■ To do: If an entry holds a picture, drop the picture and restate the rest word for word.

[Colored object listings]
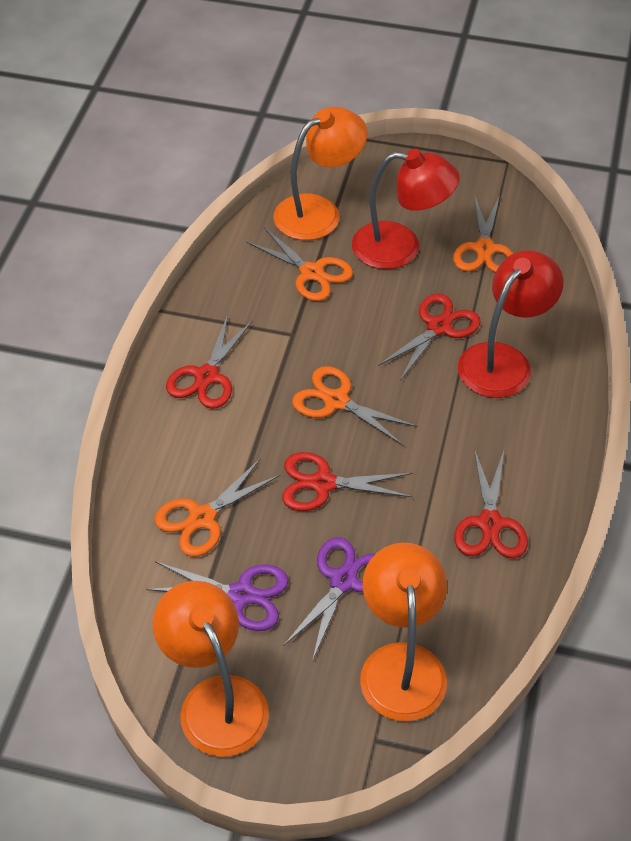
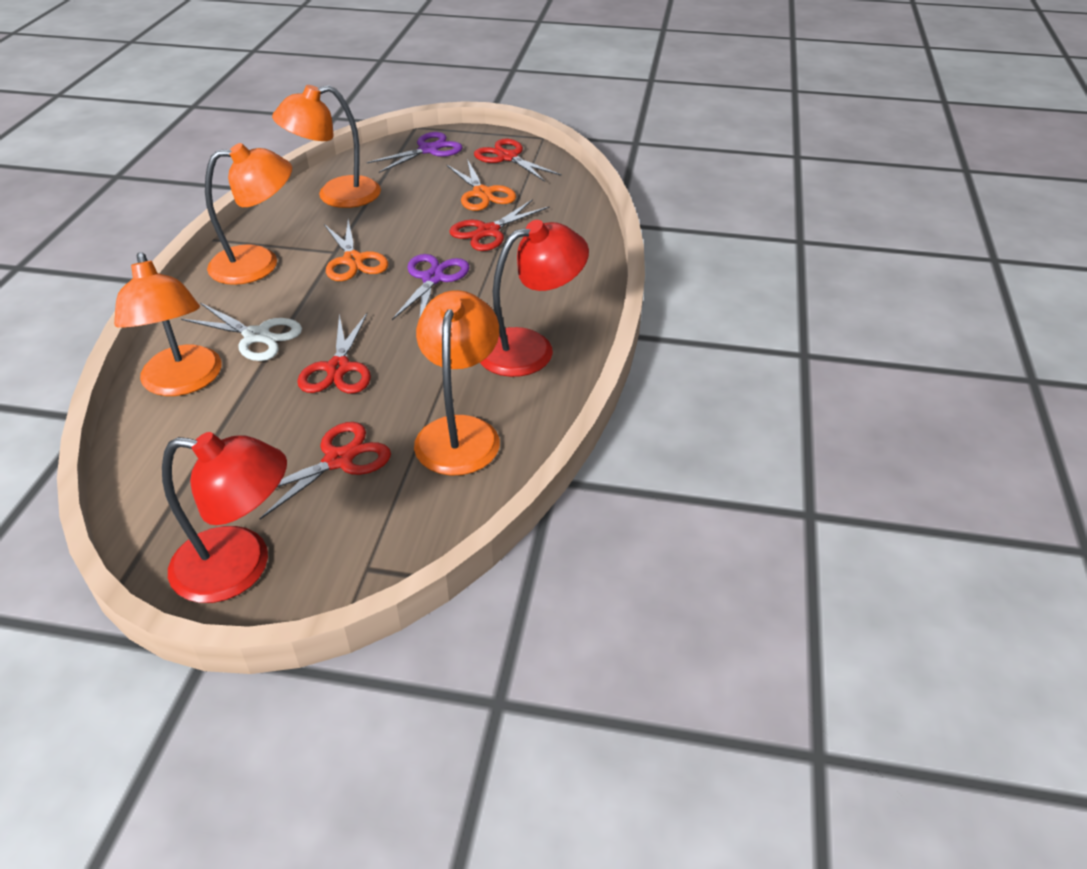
orange lamp: 3 -> 4
orange scissors: 4 -> 2
white scissors: 0 -> 1

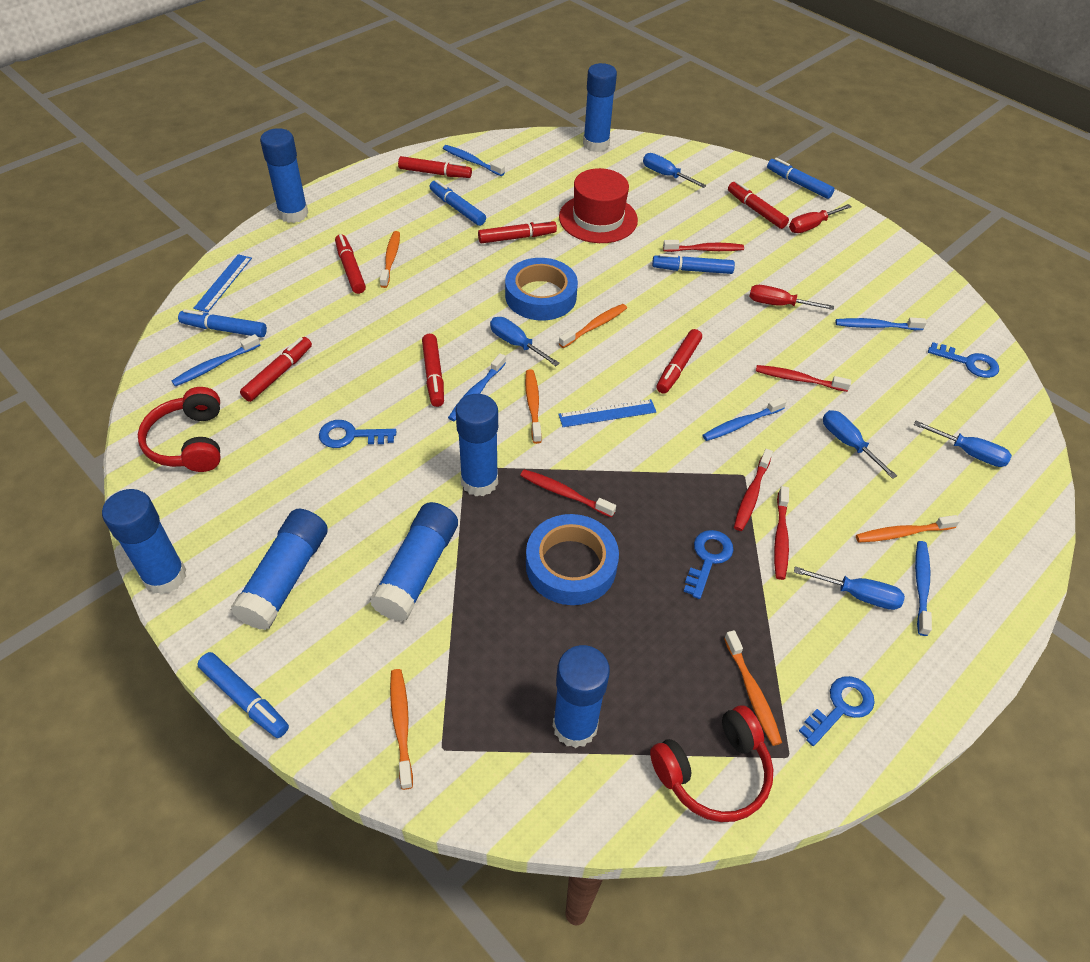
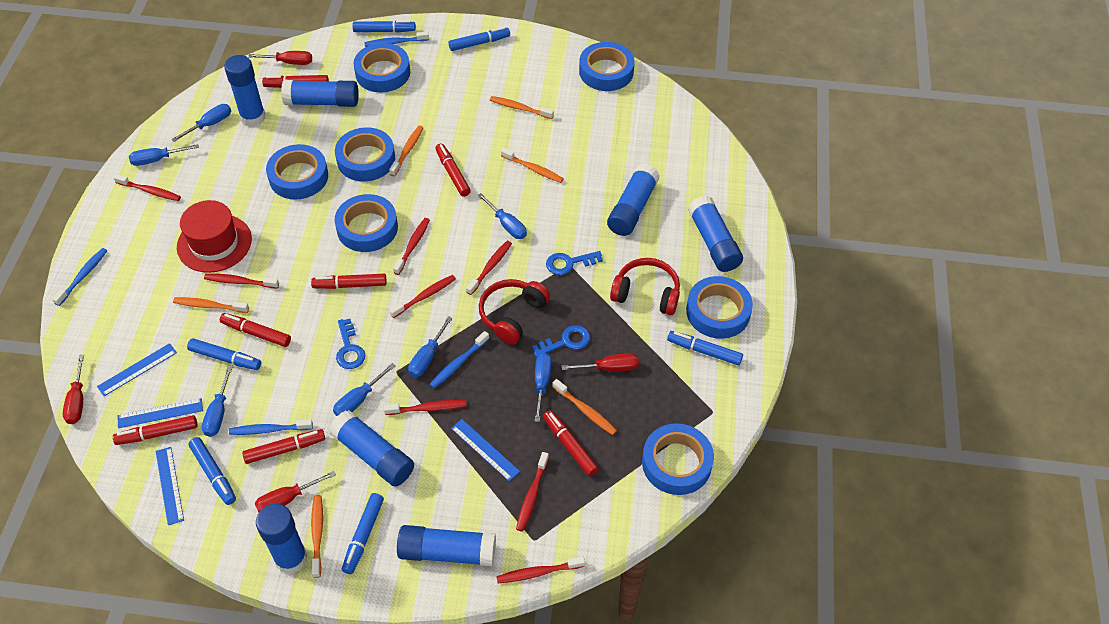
blue key: 4 -> 3
blue marker: 5 -> 6
blue ruler: 2 -> 4
blue screwdriver: 5 -> 7
blue tape: 2 -> 7
blue toothbrush: 6 -> 4
red screwdriver: 2 -> 4
red toothbrush: 5 -> 8

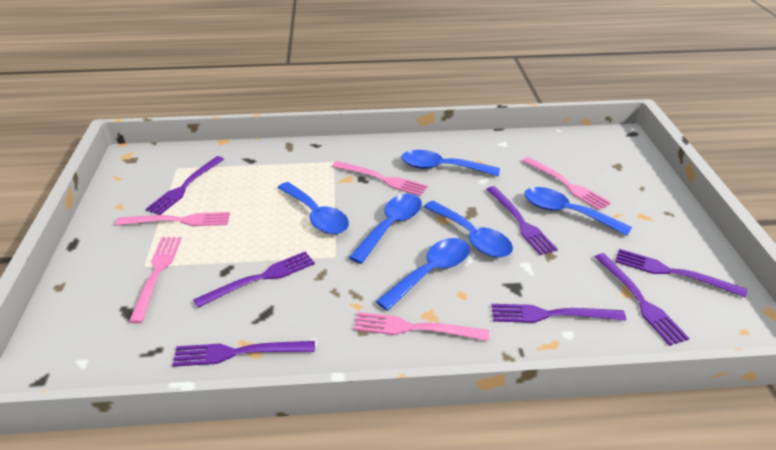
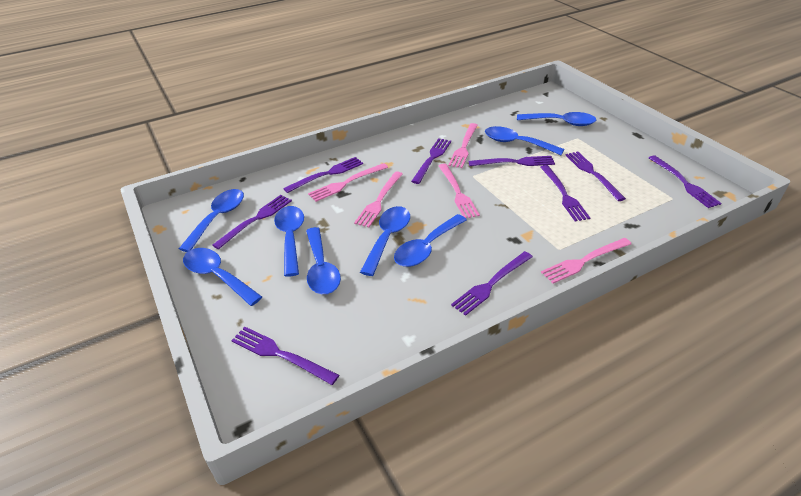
blue spoon: 6 -> 8
purple fork: 7 -> 9

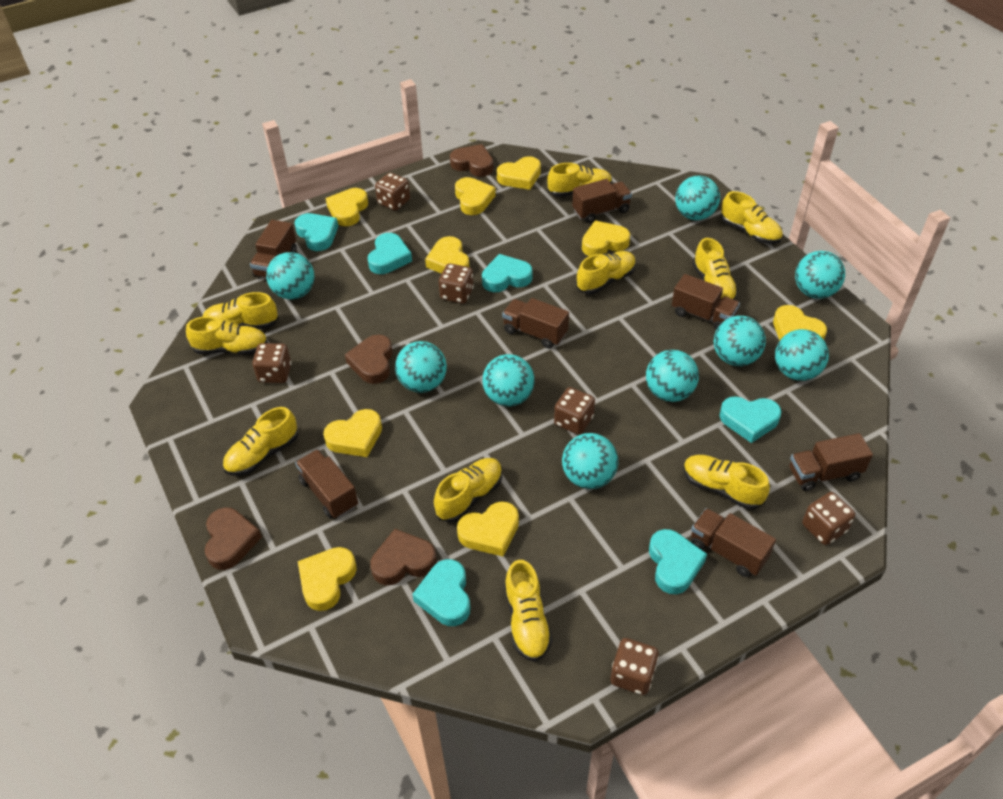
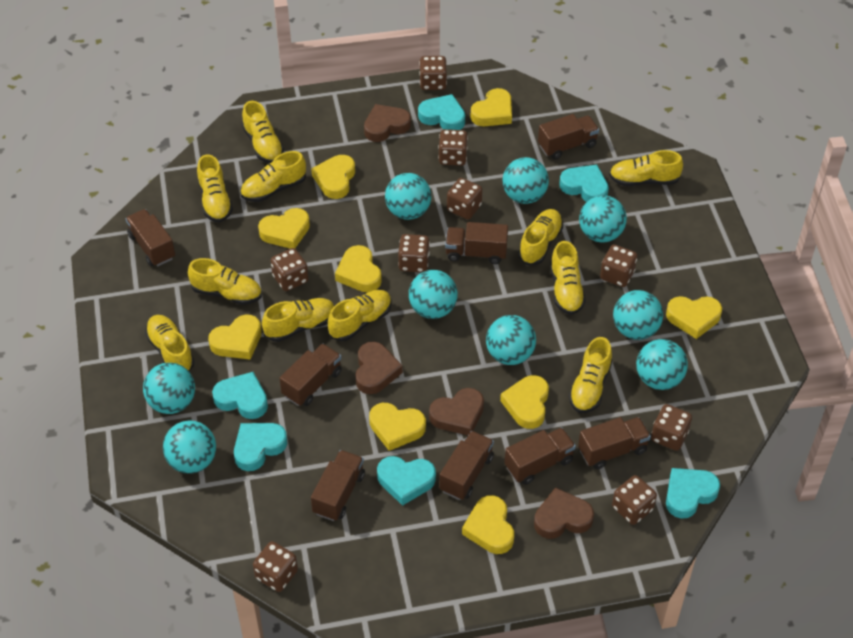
brown dice: 6 -> 9
brown truck: 7 -> 8
yellow shoe: 10 -> 11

■ Exercise answer:
orange lamp: 3 -> 4
orange scissors: 4 -> 2
white scissors: 0 -> 1

blue key: 4 -> 3
blue marker: 5 -> 6
blue ruler: 2 -> 4
blue screwdriver: 5 -> 7
blue tape: 2 -> 7
blue toothbrush: 6 -> 4
red screwdriver: 2 -> 4
red toothbrush: 5 -> 8

blue spoon: 6 -> 8
purple fork: 7 -> 9

brown dice: 6 -> 9
brown truck: 7 -> 8
yellow shoe: 10 -> 11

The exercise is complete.